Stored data

▽

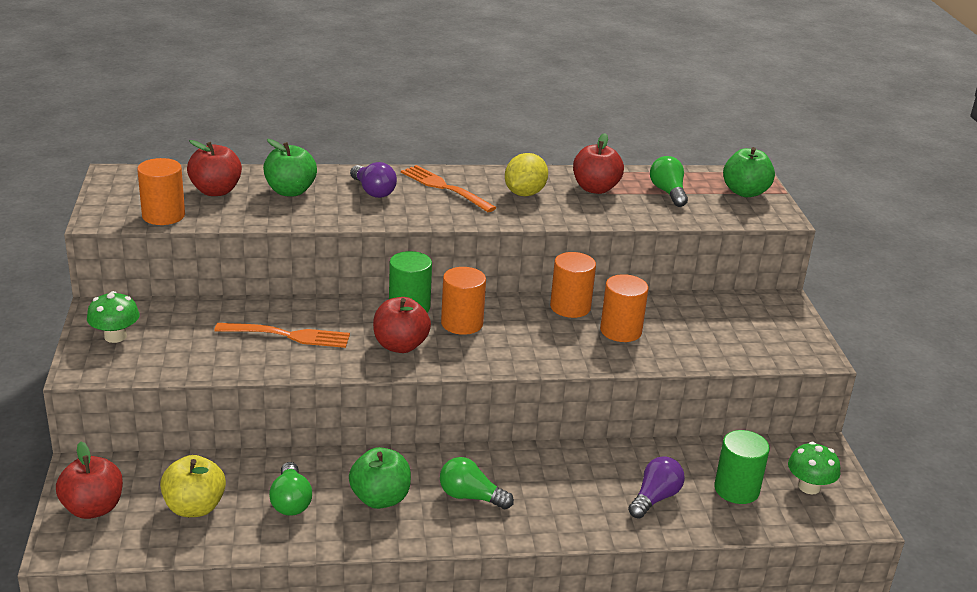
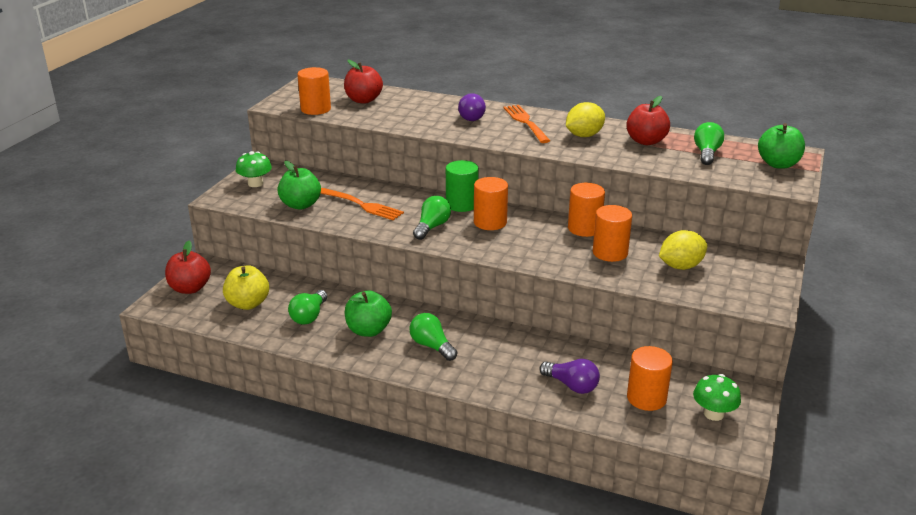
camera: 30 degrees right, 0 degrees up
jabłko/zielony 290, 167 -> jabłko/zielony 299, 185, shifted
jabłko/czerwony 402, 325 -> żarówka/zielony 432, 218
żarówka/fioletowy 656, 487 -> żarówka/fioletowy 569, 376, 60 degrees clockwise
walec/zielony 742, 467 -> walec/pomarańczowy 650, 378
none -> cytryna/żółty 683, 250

△

Output the lines from the one with "żarówka/fioletowy 656, 487" to the final line of the entries above, exactly as they stand, please, and nothing else.

żarówka/fioletowy 656, 487 -> żarówka/fioletowy 569, 376, 60 degrees clockwise
walec/zielony 742, 467 -> walec/pomarańczowy 650, 378
none -> cytryna/żółty 683, 250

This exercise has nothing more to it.